**WORK TO COMPLETE:** Where a line below includes the word "none", copy that line.

**Scene comparison data:**

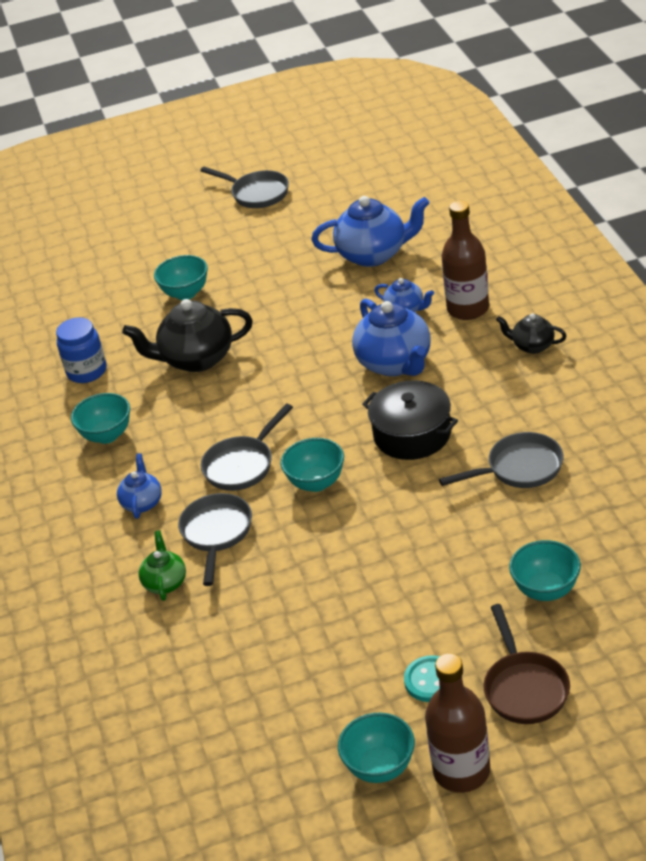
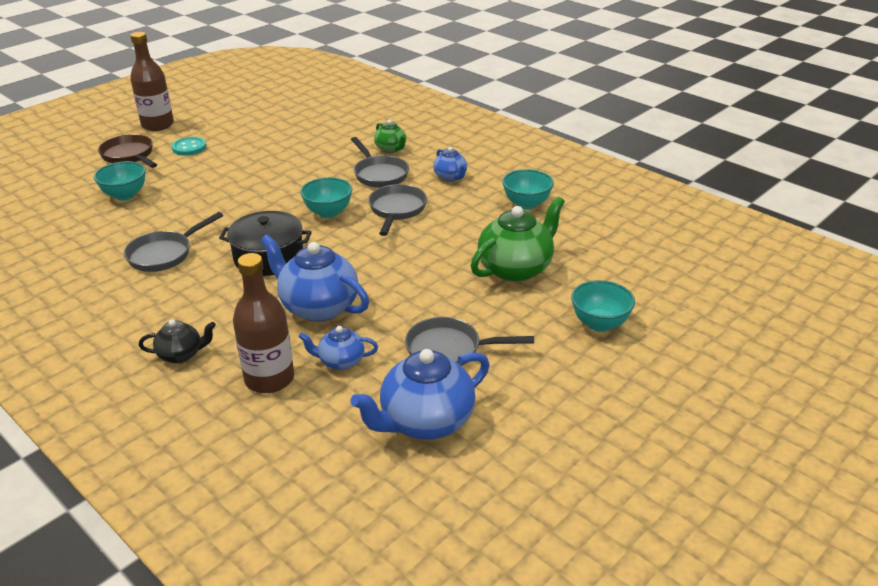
camera: 145 degrees right, 5 degrees down
blue jar [56,317,107,383] -> none
black teapot [122,299,253,372] -> green teapot [471,196,565,282]
grey pan [200,166,289,208] -> grey pan moved to [405,317,534,366]
turquoise bowl [338,712,415,783] -> none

**SOLUTION:**
blue jar [56,317,107,383] -> none
turquoise bowl [338,712,415,783] -> none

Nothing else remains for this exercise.